#### WHAT THE TASK REQUIRES
A verbatim copy of all the data is required; the pictures should not appear in it.

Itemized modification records

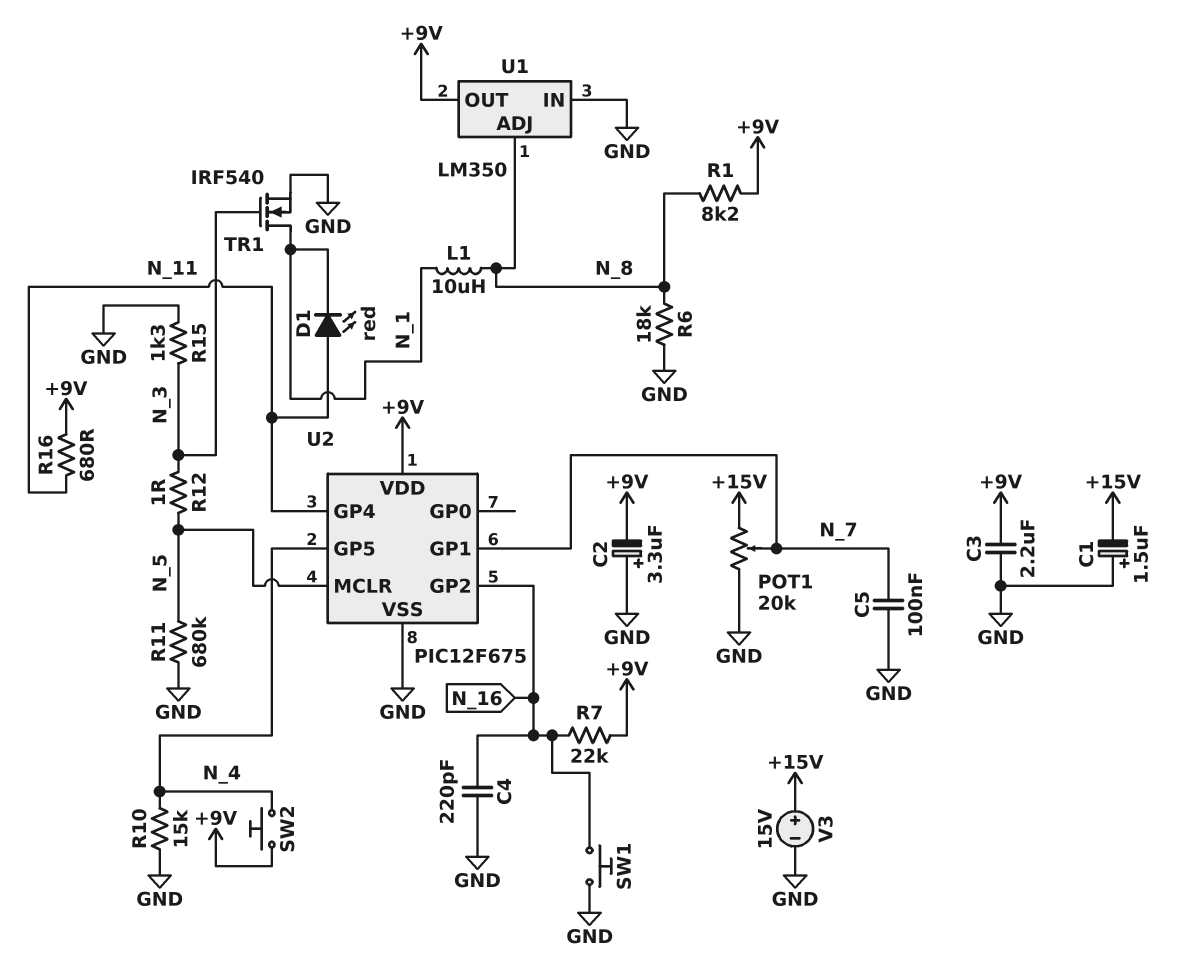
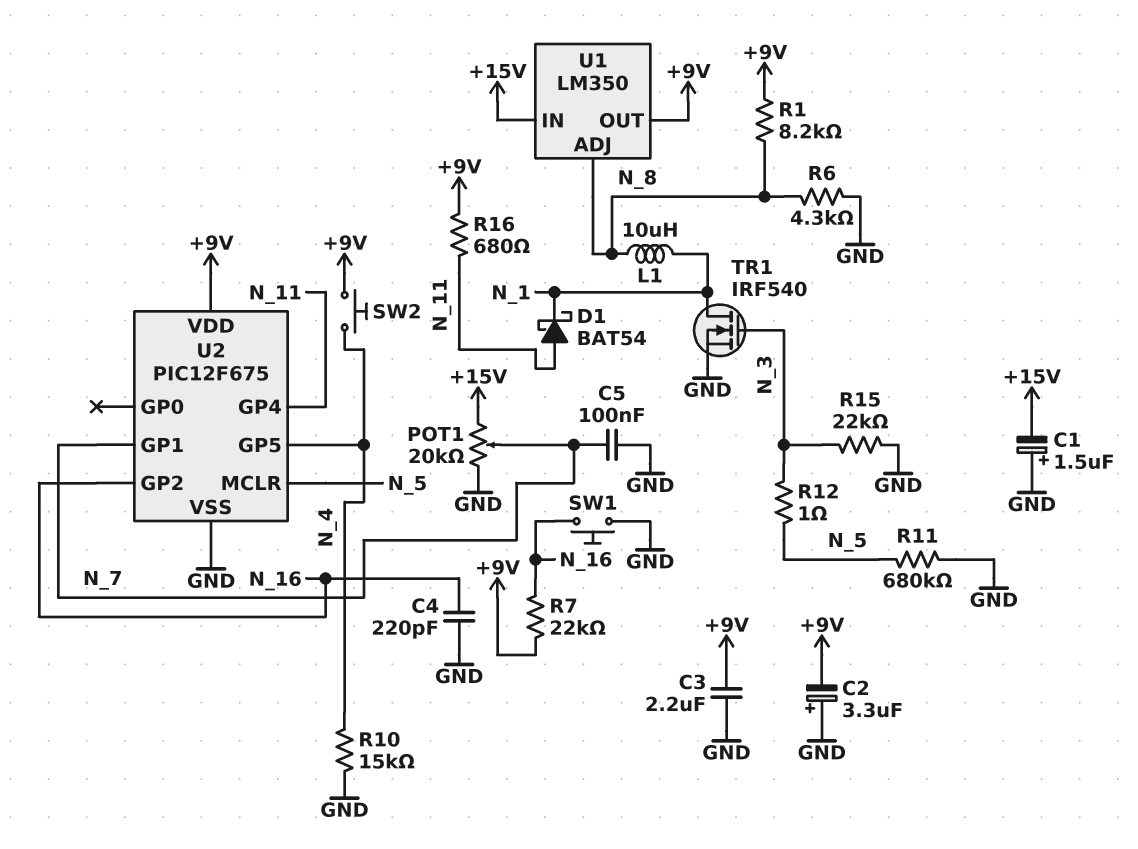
D1: LED red (A N_11, K N_1) -> schottky BAT54 (A N_11, K N_1)
R6: 18k (GND, N_8) -> 4.3k (GND, N_8)
R15: 1.3k (GND, N_3) -> 22k (GND, N_3)
U1 pin IN: GND -> +15V
V3: 15V (plus +15V, minus GND) -> none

#### EXPECTED ANSWER
D1: LED red (A N_11, K N_1) -> schottky BAT54 (A N_11, K N_1)
R6: 18k (GND, N_8) -> 4.3k (GND, N_8)
R15: 1.3k (GND, N_3) -> 22k (GND, N_3)
U1 pin IN: GND -> +15V
V3: 15V (plus +15V, minus GND) -> none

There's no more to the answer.